**Task to complete:**
Up through the line that contains "U31: OR CD4071", retype the entries exactly, beginning at the very first line.

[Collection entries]
····················
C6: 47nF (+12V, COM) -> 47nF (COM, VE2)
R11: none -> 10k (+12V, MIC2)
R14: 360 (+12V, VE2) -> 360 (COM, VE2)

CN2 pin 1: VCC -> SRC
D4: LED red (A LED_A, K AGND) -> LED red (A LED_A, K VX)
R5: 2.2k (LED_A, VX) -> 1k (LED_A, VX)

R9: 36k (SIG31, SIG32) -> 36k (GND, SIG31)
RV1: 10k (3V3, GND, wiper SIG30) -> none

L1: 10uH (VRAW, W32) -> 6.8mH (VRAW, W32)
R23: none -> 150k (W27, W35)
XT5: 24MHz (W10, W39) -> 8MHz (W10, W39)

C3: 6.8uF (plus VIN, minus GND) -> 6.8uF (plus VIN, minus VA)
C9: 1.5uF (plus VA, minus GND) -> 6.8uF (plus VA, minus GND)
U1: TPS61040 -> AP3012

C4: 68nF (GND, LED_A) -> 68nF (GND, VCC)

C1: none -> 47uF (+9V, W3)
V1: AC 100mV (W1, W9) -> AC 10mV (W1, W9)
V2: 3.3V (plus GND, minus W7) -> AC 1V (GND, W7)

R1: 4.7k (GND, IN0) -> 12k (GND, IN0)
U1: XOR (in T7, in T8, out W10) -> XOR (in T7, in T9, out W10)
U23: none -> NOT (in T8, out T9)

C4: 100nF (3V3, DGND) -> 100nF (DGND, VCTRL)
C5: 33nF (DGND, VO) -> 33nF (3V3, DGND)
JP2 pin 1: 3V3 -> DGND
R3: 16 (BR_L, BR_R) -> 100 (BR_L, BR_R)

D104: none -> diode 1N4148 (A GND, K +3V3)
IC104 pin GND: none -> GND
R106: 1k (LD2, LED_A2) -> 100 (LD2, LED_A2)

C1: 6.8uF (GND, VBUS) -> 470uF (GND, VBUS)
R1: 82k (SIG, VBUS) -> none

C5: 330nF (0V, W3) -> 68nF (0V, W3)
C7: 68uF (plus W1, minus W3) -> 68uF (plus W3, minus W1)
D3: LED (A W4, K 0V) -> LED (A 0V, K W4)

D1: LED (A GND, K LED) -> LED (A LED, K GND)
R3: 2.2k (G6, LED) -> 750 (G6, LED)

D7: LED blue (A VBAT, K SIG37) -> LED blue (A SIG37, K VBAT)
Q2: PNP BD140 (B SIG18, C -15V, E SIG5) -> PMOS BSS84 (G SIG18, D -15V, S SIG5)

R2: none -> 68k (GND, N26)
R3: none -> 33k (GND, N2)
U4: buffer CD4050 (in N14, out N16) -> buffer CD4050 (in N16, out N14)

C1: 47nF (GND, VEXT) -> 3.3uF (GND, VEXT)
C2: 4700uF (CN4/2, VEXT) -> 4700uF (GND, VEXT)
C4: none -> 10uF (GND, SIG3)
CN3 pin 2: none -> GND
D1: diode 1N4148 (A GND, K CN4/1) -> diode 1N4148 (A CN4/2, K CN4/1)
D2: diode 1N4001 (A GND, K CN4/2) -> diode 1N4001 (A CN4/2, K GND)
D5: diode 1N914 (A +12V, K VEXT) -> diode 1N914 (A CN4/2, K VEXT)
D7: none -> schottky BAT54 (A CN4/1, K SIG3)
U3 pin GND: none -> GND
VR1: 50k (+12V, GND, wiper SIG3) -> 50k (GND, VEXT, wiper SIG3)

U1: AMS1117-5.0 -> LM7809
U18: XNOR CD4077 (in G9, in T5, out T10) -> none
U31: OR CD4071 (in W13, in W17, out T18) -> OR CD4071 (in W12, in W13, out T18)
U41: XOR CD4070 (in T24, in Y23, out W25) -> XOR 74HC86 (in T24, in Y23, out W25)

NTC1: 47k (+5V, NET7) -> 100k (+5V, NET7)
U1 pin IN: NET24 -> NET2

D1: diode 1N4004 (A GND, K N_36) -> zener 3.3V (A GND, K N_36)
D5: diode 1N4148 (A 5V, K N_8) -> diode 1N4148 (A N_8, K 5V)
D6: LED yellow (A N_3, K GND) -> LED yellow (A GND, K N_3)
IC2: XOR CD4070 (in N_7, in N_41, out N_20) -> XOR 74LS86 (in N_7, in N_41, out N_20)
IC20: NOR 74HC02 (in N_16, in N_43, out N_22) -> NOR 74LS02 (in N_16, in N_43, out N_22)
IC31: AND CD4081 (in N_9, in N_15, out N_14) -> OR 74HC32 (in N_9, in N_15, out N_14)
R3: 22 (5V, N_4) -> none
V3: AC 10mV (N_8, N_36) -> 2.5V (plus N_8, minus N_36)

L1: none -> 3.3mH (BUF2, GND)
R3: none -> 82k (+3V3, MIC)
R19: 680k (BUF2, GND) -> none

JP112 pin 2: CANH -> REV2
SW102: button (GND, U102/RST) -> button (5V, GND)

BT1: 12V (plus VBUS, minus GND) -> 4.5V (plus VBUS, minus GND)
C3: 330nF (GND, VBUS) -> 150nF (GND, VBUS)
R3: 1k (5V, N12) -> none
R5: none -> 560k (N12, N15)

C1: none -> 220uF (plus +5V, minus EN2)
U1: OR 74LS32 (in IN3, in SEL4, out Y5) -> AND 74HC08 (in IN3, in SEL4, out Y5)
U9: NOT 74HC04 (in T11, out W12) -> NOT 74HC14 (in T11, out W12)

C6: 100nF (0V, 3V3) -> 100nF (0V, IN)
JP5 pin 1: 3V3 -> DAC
····················
**Result below:**
C6: 47nF (+12V, COM) -> 47nF (COM, VE2)
R11: none -> 10k (+12V, MIC2)
R14: 360 (+12V, VE2) -> 360 (COM, VE2)

CN2 pin 1: VCC -> SRC
D4: LED red (A LED_A, K AGND) -> LED red (A LED_A, K VX)
R5: 2.2k (LED_A, VX) -> 1k (LED_A, VX)

R9: 36k (SIG31, SIG32) -> 36k (GND, SIG31)
RV1: 10k (3V3, GND, wiper SIG30) -> none

L1: 10uH (VRAW, W32) -> 6.8mH (VRAW, W32)
R23: none -> 150k (W27, W35)
XT5: 24MHz (W10, W39) -> 8MHz (W10, W39)

C3: 6.8uF (plus VIN, minus GND) -> 6.8uF (plus VIN, minus VA)
C9: 1.5uF (plus VA, minus GND) -> 6.8uF (plus VA, minus GND)
U1: TPS61040 -> AP3012

C4: 68nF (GND, LED_A) -> 68nF (GND, VCC)

C1: none -> 47uF (+9V, W3)
V1: AC 100mV (W1, W9) -> AC 10mV (W1, W9)
V2: 3.3V (plus GND, minus W7) -> AC 1V (GND, W7)

R1: 4.7k (GND, IN0) -> 12k (GND, IN0)
U1: XOR (in T7, in T8, out W10) -> XOR (in T7, in T9, out W10)
U23: none -> NOT (in T8, out T9)

C4: 100nF (3V3, DGND) -> 100nF (DGND, VCTRL)
C5: 33nF (DGND, VO) -> 33nF (3V3, DGND)
JP2 pin 1: 3V3 -> DGND
R3: 16 (BR_L, BR_R) -> 100 (BR_L, BR_R)

D104: none -> diode 1N4148 (A GND, K +3V3)
IC104 pin GND: none -> GND
R106: 1k (LD2, LED_A2) -> 100 (LD2, LED_A2)

C1: 6.8uF (GND, VBUS) -> 470uF (GND, VBUS)
R1: 82k (SIG, VBUS) -> none

C5: 330nF (0V, W3) -> 68nF (0V, W3)
C7: 68uF (plus W1, minus W3) -> 68uF (plus W3, minus W1)
D3: LED (A W4, K 0V) -> LED (A 0V, K W4)

D1: LED (A GND, K LED) -> LED (A LED, K GND)
R3: 2.2k (G6, LED) -> 750 (G6, LED)

D7: LED blue (A VBAT, K SIG37) -> LED blue (A SIG37, K VBAT)
Q2: PNP BD140 (B SIG18, C -15V, E SIG5) -> PMOS BSS84 (G SIG18, D -15V, S SIG5)

R2: none -> 68k (GND, N26)
R3: none -> 33k (GND, N2)
U4: buffer CD4050 (in N14, out N16) -> buffer CD4050 (in N16, out N14)

C1: 47nF (GND, VEXT) -> 3.3uF (GND, VEXT)
C2: 4700uF (CN4/2, VEXT) -> 4700uF (GND, VEXT)
C4: none -> 10uF (GND, SIG3)
CN3 pin 2: none -> GND
D1: diode 1N4148 (A GND, K CN4/1) -> diode 1N4148 (A CN4/2, K CN4/1)
D2: diode 1N4001 (A GND, K CN4/2) -> diode 1N4001 (A CN4/2, K GND)
D5: diode 1N914 (A +12V, K VEXT) -> diode 1N914 (A CN4/2, K VEXT)
D7: none -> schottky BAT54 (A CN4/1, K SIG3)
U3 pin GND: none -> GND
VR1: 50k (+12V, GND, wiper SIG3) -> 50k (GND, VEXT, wiper SIG3)

U1: AMS1117-5.0 -> LM7809
U18: XNOR CD4077 (in G9, in T5, out T10) -> none
U31: OR CD4071 (in W13, in W17, out T18) -> OR CD4071 (in W12, in W13, out T18)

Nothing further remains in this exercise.